YOUR ASSIGNMENT:
Could you copy exactly the line that contains "after: orange subevoma" and every line after it to the end of the records, and nothing more?

TASK INPUT:
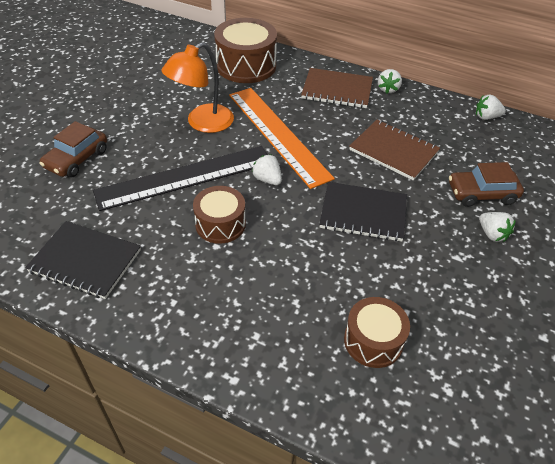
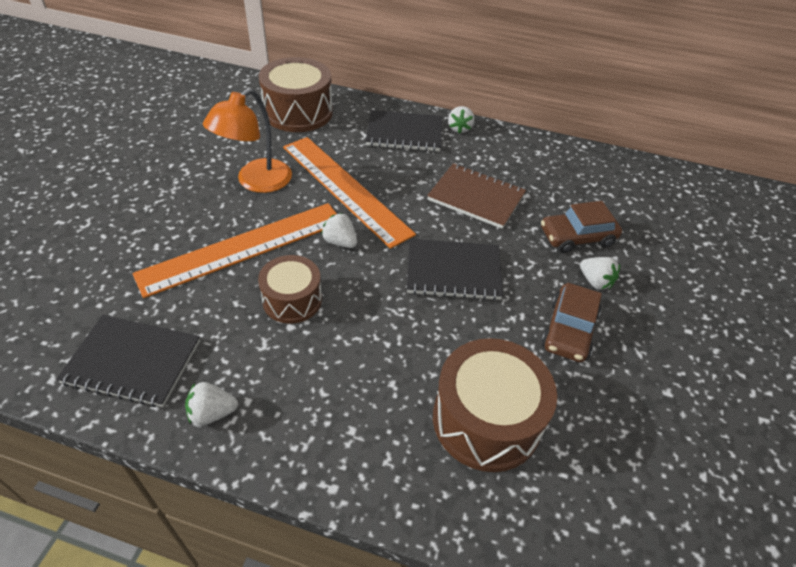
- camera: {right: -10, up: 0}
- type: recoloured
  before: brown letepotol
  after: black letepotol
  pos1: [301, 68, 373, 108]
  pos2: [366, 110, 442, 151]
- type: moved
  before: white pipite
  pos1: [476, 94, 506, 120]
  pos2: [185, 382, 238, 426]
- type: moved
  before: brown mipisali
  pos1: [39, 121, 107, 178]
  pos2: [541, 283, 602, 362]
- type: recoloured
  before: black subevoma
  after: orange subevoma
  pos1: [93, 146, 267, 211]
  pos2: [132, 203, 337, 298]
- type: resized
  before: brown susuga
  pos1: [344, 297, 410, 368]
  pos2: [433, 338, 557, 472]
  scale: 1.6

SOLUTION FOR THIS PROBLEM:
  after: orange subevoma
  pos1: [93, 146, 267, 211]
  pos2: [132, 203, 337, 298]
- type: resized
  before: brown susuga
  pos1: [344, 297, 410, 368]
  pos2: [433, 338, 557, 472]
  scale: 1.6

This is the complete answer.